**PROBLEM REQUIREMENTS**. Report how many lines in the records below contain the word "width". Nothing else belongs in the answer.

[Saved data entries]
-- Opening Marker --

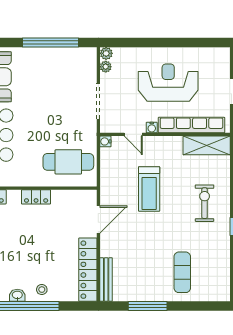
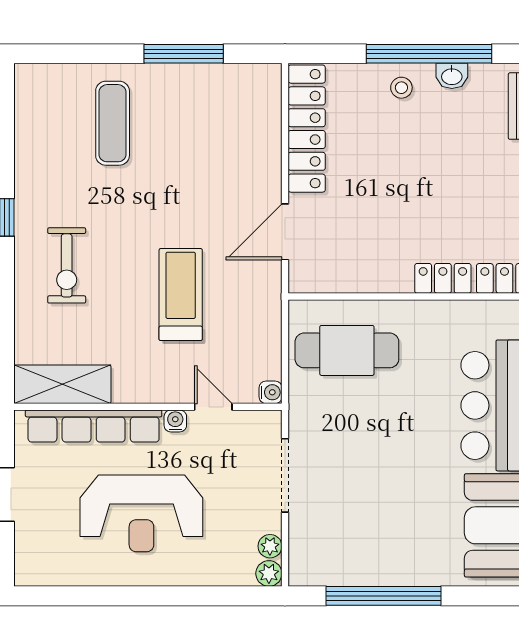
locker: (36, 197) -> (443, 278), moved
bench: (106, 280) -> (269, 108), removed

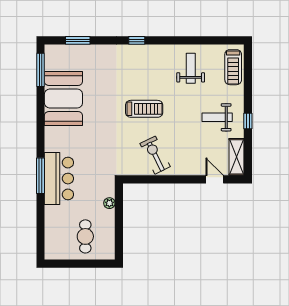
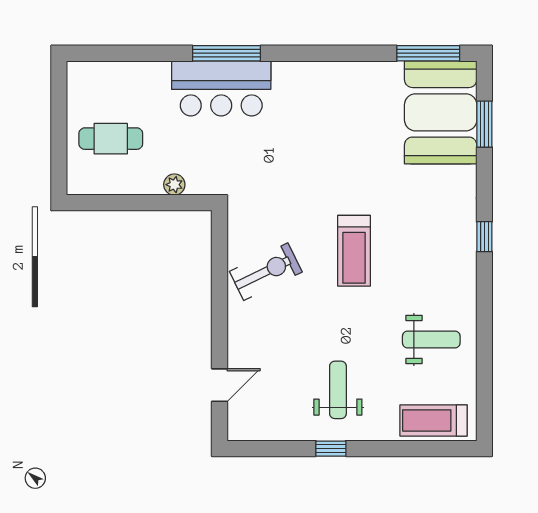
booth: (63, 98) -> (441, 112), moved, turned 90
shelving: (237, 157) -> (262, 427), removed

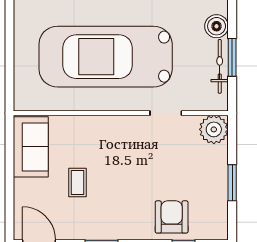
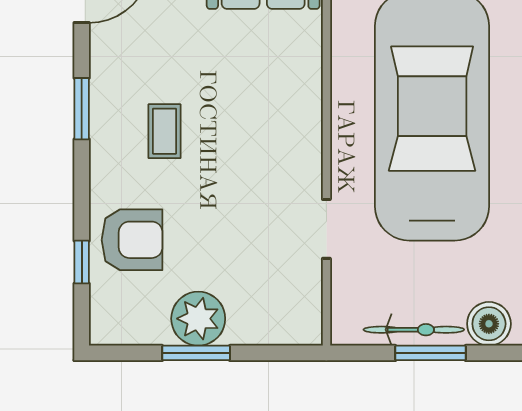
plant: (214, 129) -> (198, 319), moved
coffee table: (77, 182) -> (165, 131), moved, turned 90

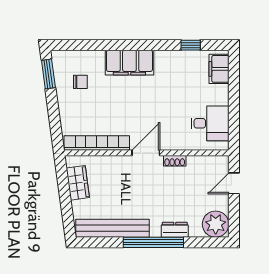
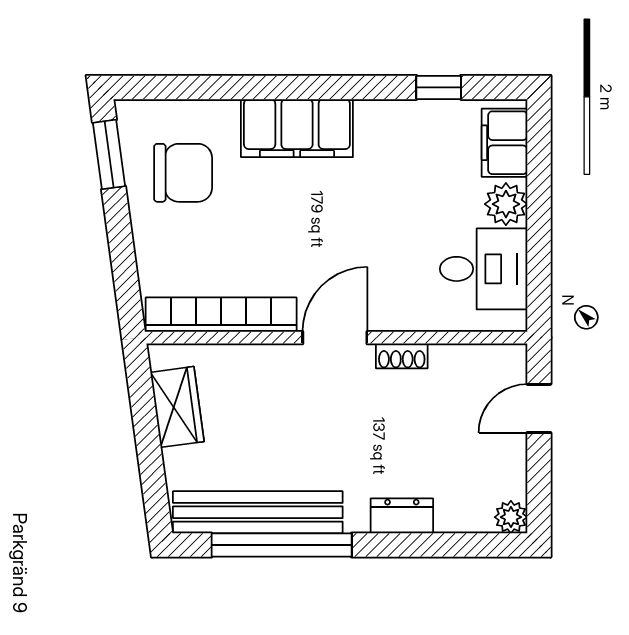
chair: (80, 82) -> (183, 173), width x1.87, depth x1.87
plant: (220, 95) -> (506, 204), added
plant: (216, 224) -> (511, 517), width x0.53, depth x0.53
window: (153, 242) -> (282, 545), moved

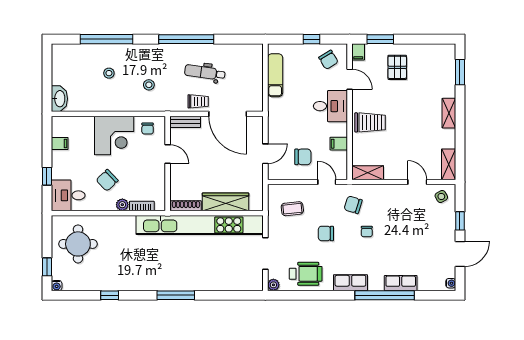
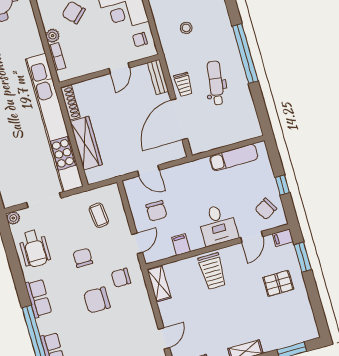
chair: (353, 205) -> (121, 278), turned -107
chair: (367, 232) -> (97, 300), width x1.87, depth x1.87

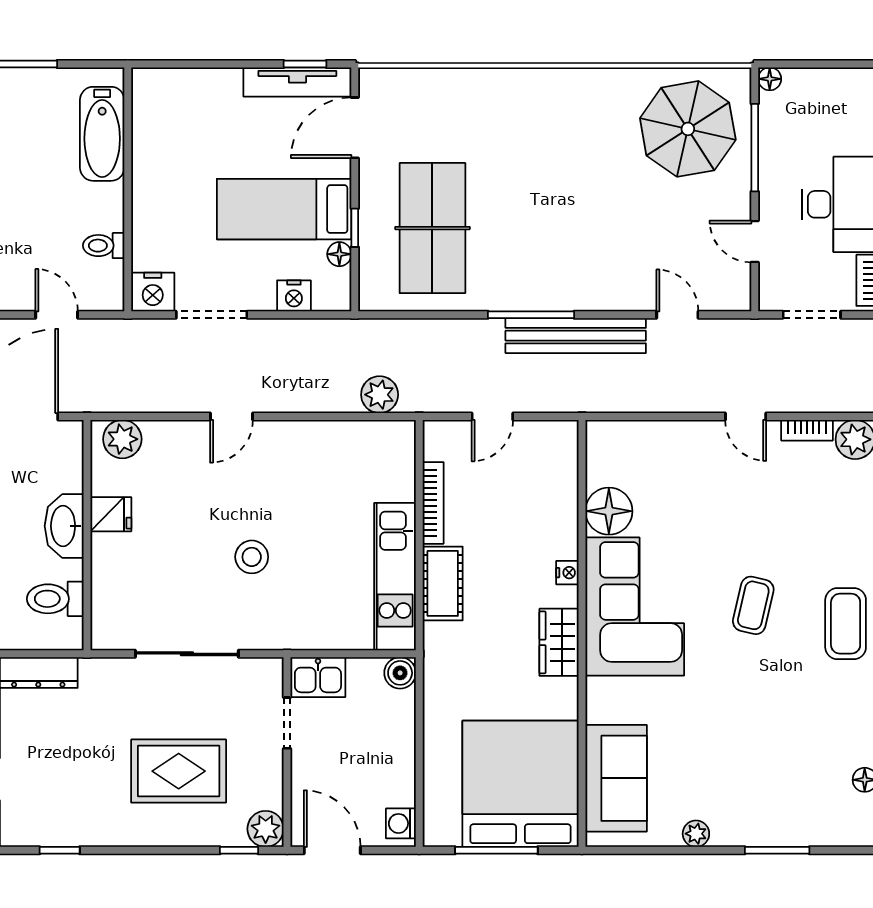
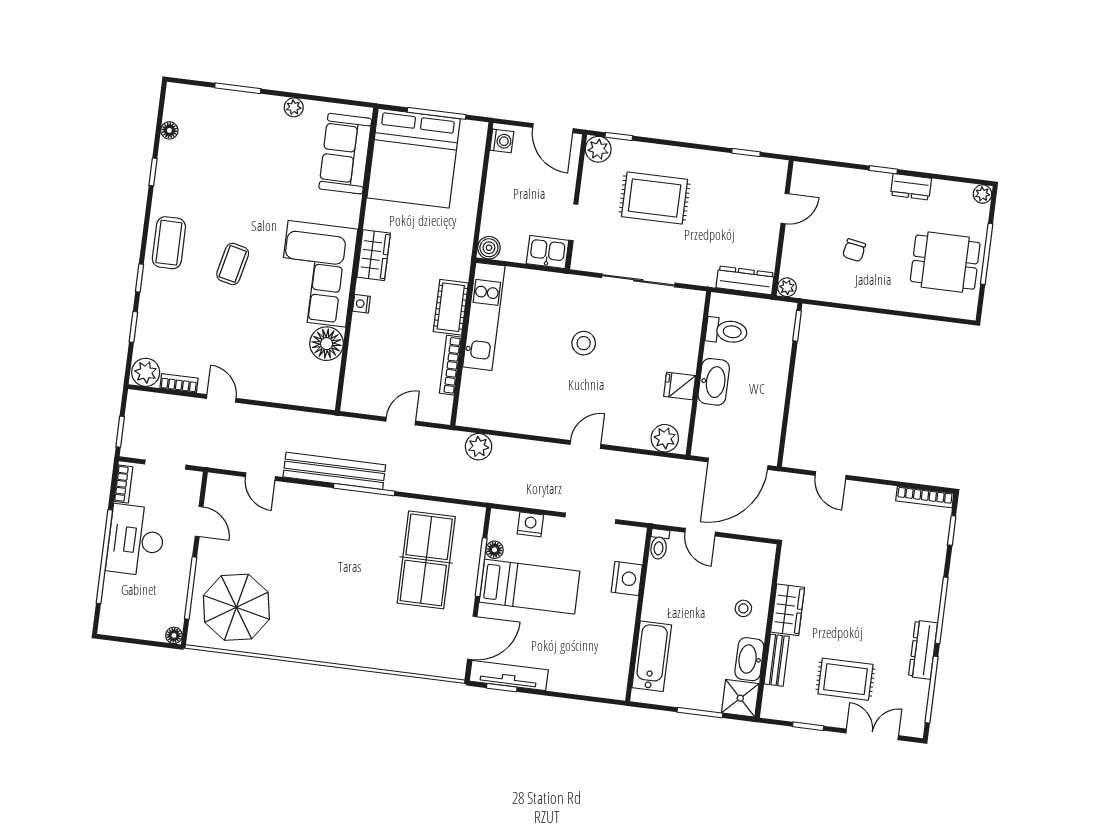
window: (355, 228) -> (481, 567), width x2.17
toilet: (104, 246) -> (659, 544), moved, turned 90
nightstand: (153, 292) -> (627, 579), moved, turned 90

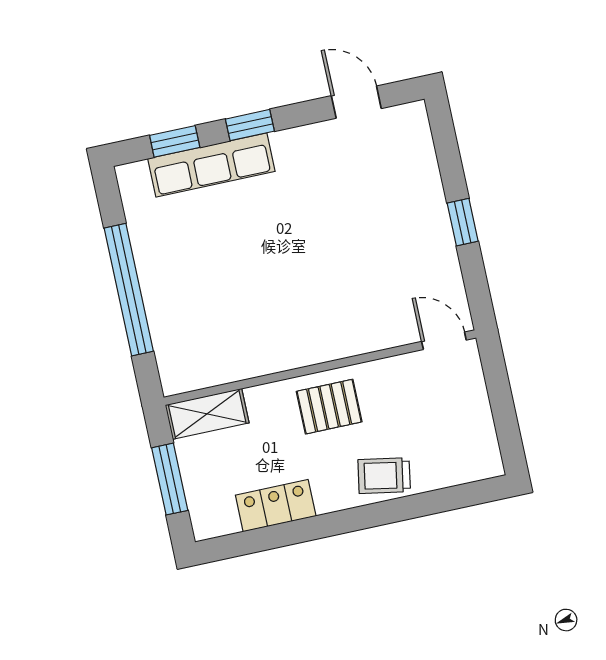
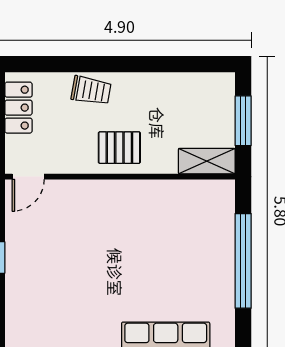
door: (444, 341) -> (28, 177), hinge flipped
locker: (276, 506) -> (18, 108), moved, turned -90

-- Closing Marker --

**SOLUTION FOR THIS TASK**. 4